- Your task: Go through the data and copy each line that holds "DGND".

- Exercise input:
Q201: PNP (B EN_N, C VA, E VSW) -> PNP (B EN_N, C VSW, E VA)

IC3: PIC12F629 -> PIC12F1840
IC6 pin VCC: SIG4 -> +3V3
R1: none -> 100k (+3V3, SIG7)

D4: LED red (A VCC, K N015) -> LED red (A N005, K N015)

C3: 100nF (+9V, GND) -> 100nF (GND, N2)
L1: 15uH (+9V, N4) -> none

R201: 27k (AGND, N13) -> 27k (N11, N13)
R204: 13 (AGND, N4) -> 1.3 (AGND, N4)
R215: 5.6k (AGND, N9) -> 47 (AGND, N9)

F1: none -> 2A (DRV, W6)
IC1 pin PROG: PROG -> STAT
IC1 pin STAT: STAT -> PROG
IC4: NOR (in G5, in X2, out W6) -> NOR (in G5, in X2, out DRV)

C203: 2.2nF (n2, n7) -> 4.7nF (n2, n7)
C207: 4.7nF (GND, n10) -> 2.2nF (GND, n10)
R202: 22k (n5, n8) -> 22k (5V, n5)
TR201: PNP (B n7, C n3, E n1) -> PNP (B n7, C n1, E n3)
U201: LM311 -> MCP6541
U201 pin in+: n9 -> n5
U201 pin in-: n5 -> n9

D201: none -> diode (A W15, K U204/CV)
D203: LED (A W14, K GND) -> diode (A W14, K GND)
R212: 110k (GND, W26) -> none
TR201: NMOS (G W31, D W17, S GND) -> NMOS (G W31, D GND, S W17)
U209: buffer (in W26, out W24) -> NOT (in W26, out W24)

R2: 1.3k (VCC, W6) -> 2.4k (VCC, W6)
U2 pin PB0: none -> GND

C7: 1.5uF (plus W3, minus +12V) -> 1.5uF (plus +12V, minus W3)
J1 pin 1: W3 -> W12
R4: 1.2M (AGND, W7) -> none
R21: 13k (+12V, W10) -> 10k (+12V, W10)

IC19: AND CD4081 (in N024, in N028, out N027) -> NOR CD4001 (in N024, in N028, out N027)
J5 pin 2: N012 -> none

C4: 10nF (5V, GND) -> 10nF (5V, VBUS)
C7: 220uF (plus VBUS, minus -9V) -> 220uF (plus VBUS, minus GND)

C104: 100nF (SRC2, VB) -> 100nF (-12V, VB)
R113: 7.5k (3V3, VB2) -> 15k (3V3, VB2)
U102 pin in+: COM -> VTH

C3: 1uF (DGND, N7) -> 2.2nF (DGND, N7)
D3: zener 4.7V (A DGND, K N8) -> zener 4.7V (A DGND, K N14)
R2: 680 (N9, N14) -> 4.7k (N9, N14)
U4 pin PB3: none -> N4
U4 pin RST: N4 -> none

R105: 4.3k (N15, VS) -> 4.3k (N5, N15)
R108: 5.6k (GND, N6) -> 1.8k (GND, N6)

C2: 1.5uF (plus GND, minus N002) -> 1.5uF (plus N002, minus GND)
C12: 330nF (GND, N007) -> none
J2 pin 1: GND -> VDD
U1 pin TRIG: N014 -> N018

- Solution for this exercise:
C3: 1uF (DGND, N7) -> 2.2nF (DGND, N7)
D3: zener 4.7V (A DGND, K N8) -> zener 4.7V (A DGND, K N14)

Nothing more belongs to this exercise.